**INSTRUCTIONS FOR THE TASK:**
Copy nothing from the entries below except the lines from the one containing "brown semicircle: (30, 53) -> (93, 39), moved" through the one containing "purple star: (95, 112) -> (241, 163), moved", and copy those exactly.

**AVAILABLE RECORDS:**
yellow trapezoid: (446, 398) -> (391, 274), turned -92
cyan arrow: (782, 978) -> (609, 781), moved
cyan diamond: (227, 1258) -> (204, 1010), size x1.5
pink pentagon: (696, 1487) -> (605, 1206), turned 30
...
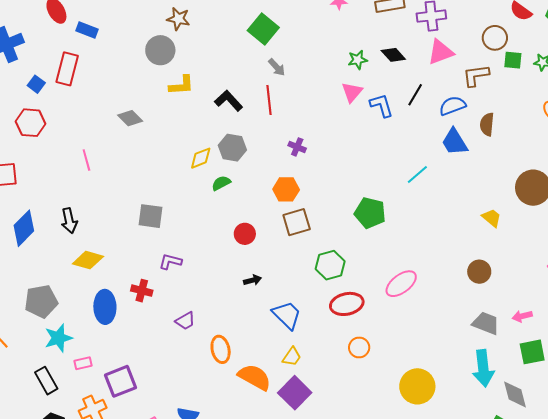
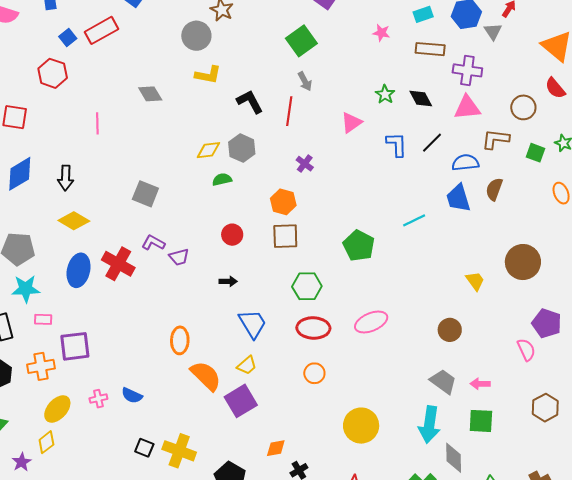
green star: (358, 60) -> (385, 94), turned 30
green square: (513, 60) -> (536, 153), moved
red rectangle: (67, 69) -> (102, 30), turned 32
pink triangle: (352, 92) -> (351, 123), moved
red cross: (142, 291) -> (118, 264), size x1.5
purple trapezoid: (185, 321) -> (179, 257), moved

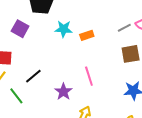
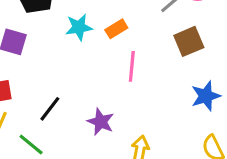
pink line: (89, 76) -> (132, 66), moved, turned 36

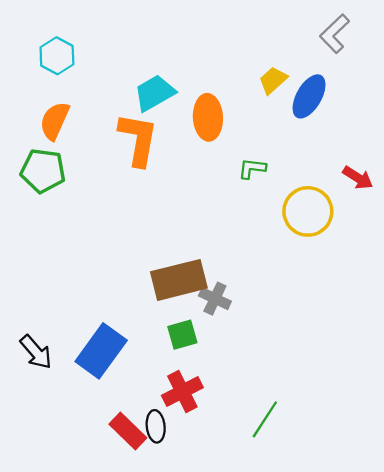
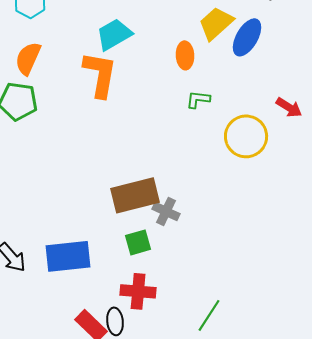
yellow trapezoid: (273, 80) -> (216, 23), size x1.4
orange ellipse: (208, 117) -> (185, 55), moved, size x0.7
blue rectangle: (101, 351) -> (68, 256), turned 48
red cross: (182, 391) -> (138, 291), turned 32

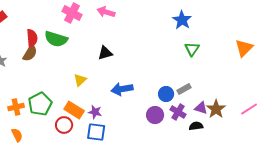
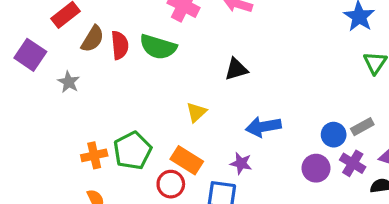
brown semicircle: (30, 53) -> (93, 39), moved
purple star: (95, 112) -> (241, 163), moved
--
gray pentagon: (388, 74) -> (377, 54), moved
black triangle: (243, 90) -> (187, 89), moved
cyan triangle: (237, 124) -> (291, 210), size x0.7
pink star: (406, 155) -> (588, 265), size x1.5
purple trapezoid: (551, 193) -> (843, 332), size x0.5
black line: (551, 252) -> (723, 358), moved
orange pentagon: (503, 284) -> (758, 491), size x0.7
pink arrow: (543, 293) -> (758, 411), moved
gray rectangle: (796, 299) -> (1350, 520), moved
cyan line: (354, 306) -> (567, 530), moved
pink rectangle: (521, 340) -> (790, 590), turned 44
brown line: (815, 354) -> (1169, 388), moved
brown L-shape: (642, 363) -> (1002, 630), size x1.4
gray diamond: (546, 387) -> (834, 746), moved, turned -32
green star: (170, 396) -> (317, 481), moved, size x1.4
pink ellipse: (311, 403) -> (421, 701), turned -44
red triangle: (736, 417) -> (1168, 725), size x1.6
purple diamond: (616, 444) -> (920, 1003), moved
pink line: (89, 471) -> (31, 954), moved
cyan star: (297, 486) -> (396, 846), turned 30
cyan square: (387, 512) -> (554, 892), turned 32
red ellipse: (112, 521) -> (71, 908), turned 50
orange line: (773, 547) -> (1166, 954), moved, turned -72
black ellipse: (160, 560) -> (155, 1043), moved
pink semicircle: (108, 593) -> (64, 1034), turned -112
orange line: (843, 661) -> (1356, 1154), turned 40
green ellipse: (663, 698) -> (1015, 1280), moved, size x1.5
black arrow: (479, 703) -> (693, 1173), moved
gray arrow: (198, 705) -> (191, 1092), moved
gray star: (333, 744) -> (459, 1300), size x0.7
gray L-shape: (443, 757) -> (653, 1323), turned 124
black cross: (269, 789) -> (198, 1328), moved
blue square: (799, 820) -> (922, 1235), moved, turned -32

**RESPONSE TO THIS EXERCISE:**
brown semicircle: (30, 53) -> (93, 39), moved
purple star: (95, 112) -> (241, 163), moved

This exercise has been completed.